# How to complete this task:
Once you find the line with "- rotated: red_boat" in the entries below, return exactly every line from it through the line with "- new: yellow_pyramid [458,550]".

# Source data:
- Opening Delimiter -
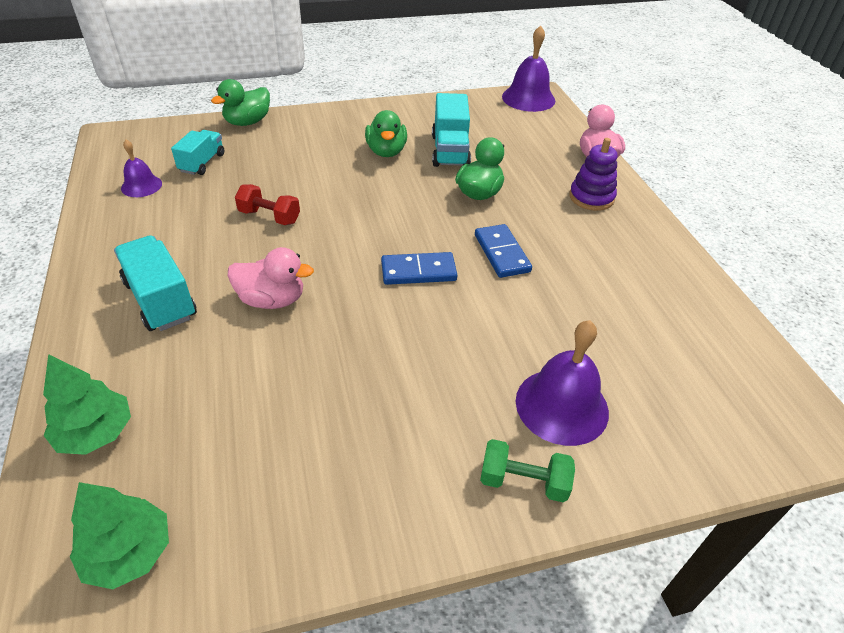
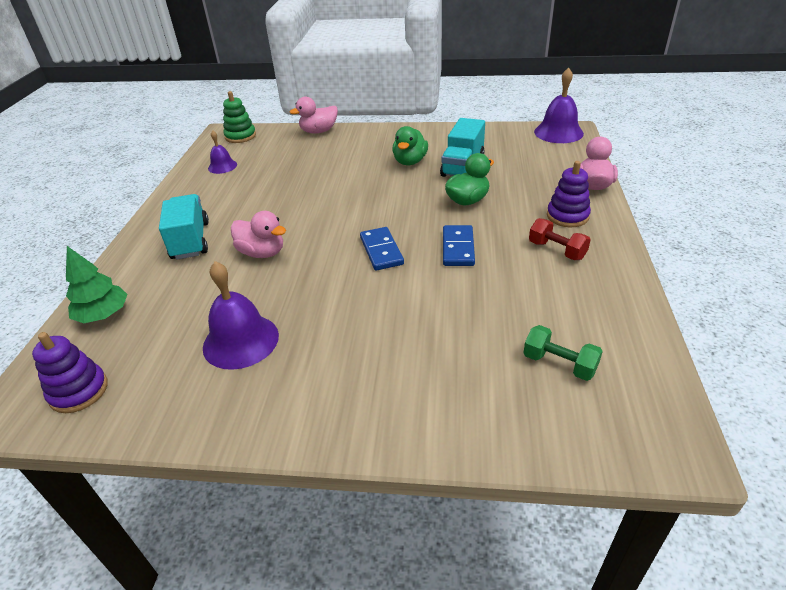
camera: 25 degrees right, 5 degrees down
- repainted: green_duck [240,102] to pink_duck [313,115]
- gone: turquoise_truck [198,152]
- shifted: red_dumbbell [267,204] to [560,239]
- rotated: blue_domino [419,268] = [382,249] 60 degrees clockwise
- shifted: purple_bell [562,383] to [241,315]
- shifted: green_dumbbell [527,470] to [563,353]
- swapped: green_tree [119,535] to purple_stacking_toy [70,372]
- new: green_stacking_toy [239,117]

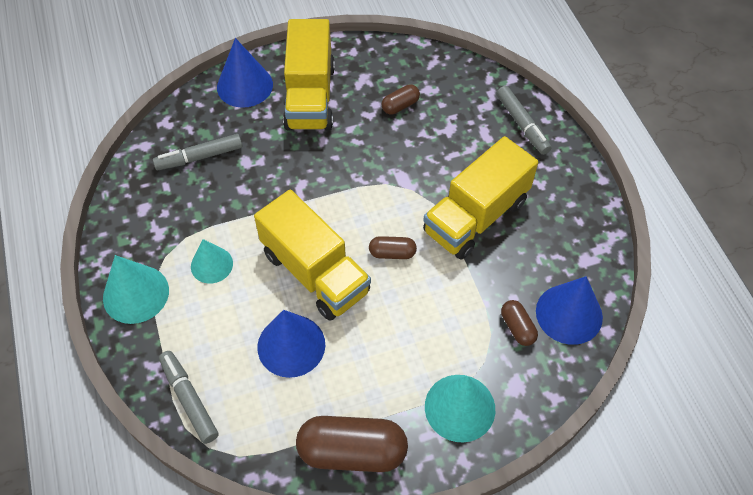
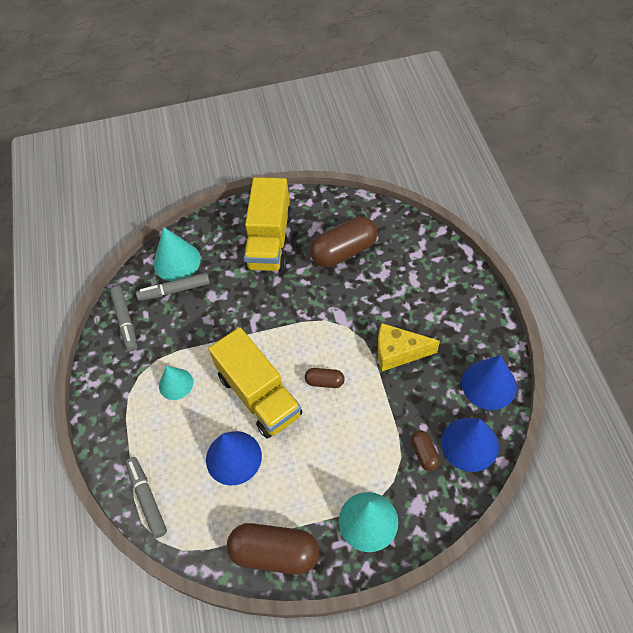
camera: 10 degrees right, 0 degrees up
- shifted: blue_cone [245,73] to [489,382]
- scaled: brown_capsule [400,99] = [344,242] x2.02
- shifted: grey_marker [524,120] to [123,318]
- swapped: yellow_truck [480,198] to yellow_cheese [409,347]
- shifted: turquoise_cone [136,289] to [177,254]

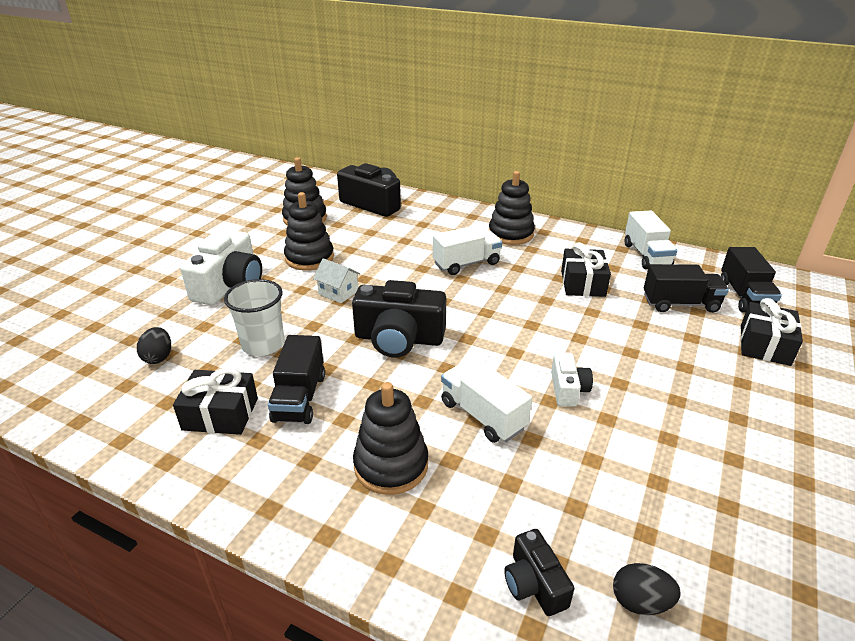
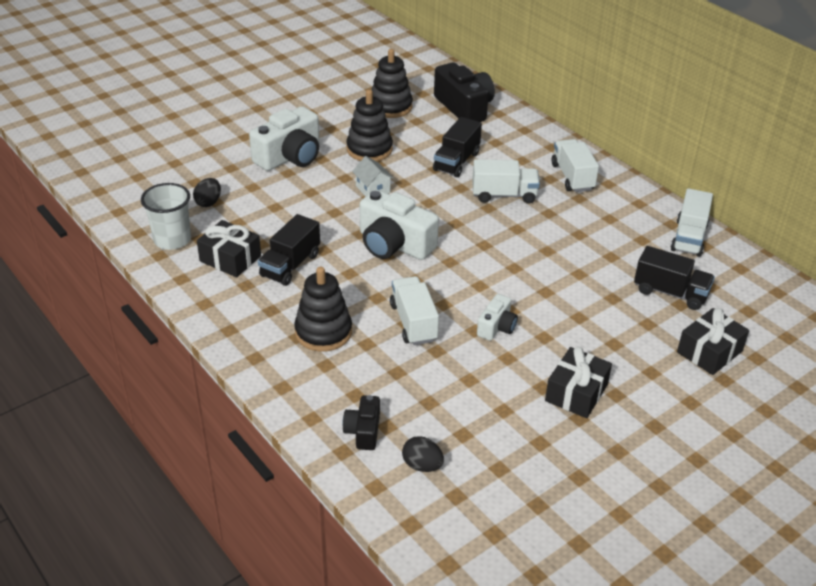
camera: 25 degrees right, 5 degrees up
- swapped: black_stacking_toy [512,208] to white_truck [575,165]
- shifted: black_gift [586,270] to [578,382]
- shifted: black_truck [751,280] to [457,147]
- shifted: white_cup [254,317] to [166,216]
- repainted: black_camera [399,319] to white_camera [399,225]

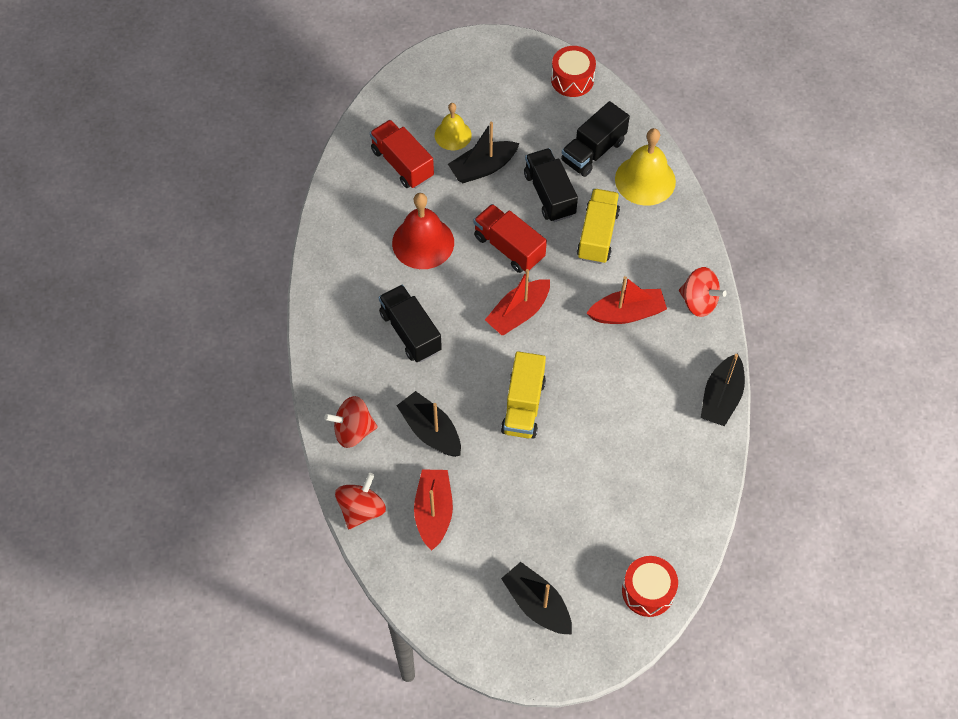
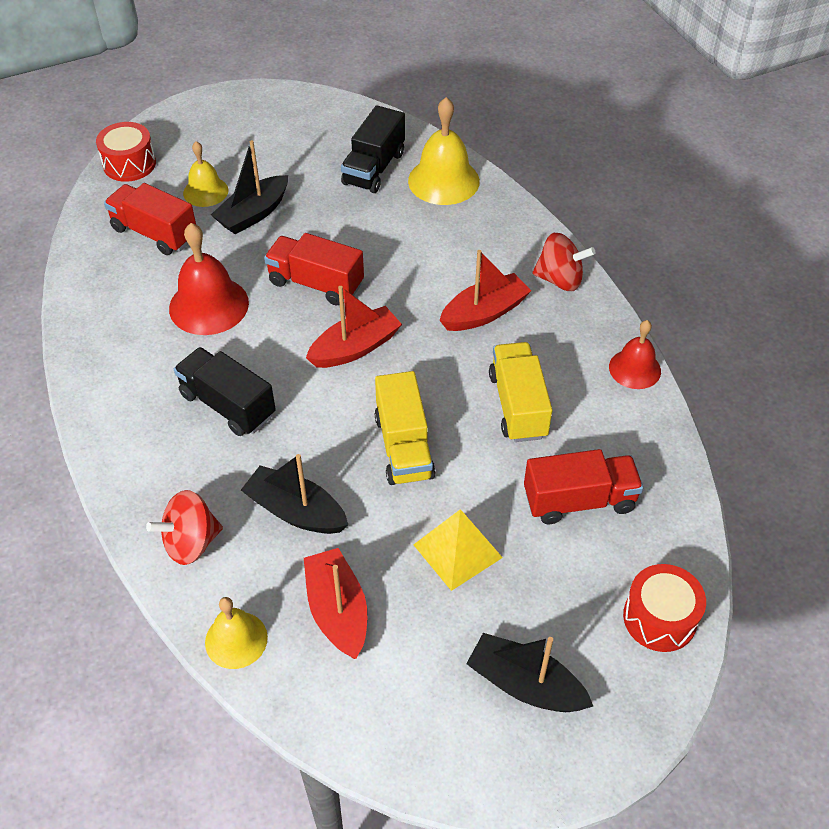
camera: 20 degrees left, 10 degrees down
- shifted: red_drum [573,71] to [126,152]
- gone: black_truck [551,185]
- shifted: yellow_truck [598,226] to [520,392]
- rotated: red_boat [517,302] = [354,327] 150 degrees counterclockwise
- swapped: black_boat [723,389] to red_bell [635,354]
- swapped: red_spinning_top [360,501] to yellow_bell [236,633]
- new: red_truck [583,486]
- new: yellow_pyramid [458,550]

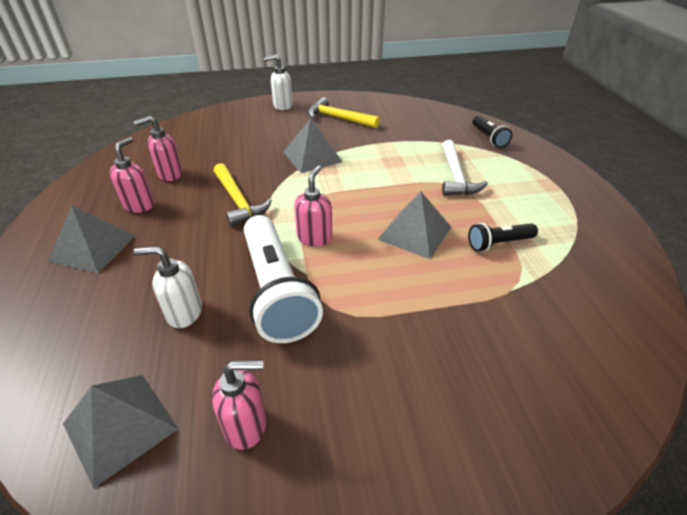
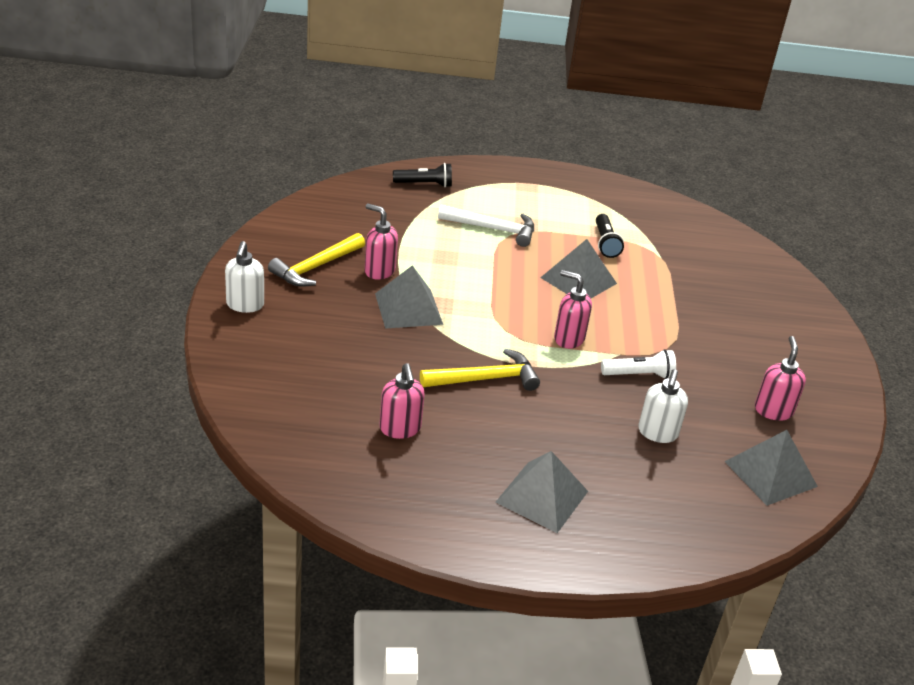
camera: 80 degrees left, 5 degrees down
- shifted: pink_soap_dispenser [131,175] to [381,241]
- scaled: white_flashlight [283,279] = [638,364] x0.50

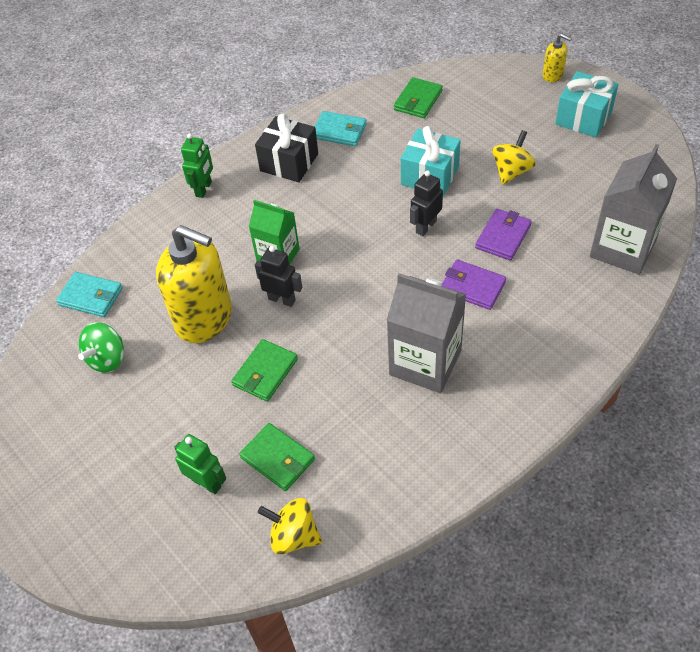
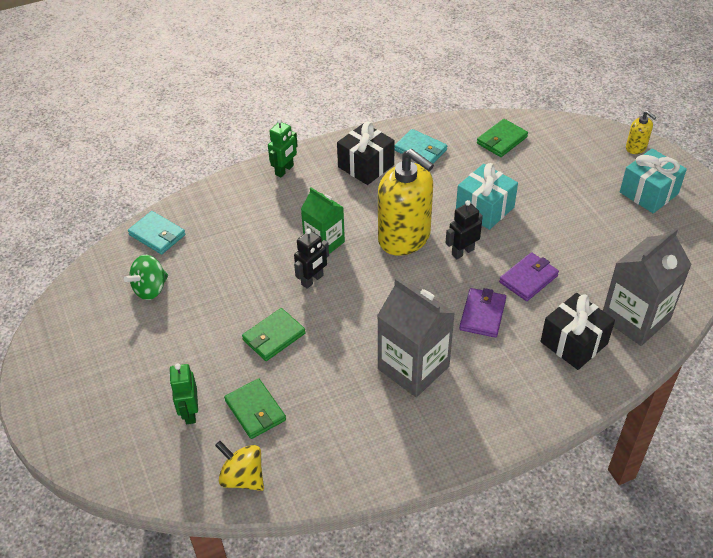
camera: 15 degrees right, 5 degrees down
- gone: yellow_spinning_top [514,157]
- shifted: yellow_soap_dispenser [194,284] to [406,202]
- rotated: black_robot [278,276] = [311,259] 90 degrees clockwise
- rotated: purple_wallet [473,284] = [482,313] 60 degrees clockwise
- rotated: green_robot [200,464] = [183,393] 150 degrees counterclockwise
- new: black_gift [577,331]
- Closing Delimiter -
# Written solution:
- rotated: red_boat [517,302] = [354,327] 150 degrees counterclockwise
- swapped: black_boat [723,389] to red_bell [635,354]
- swapped: red_spinning_top [360,501] to yellow_bell [236,633]
- new: red_truck [583,486]
- new: yellow_pyramid [458,550]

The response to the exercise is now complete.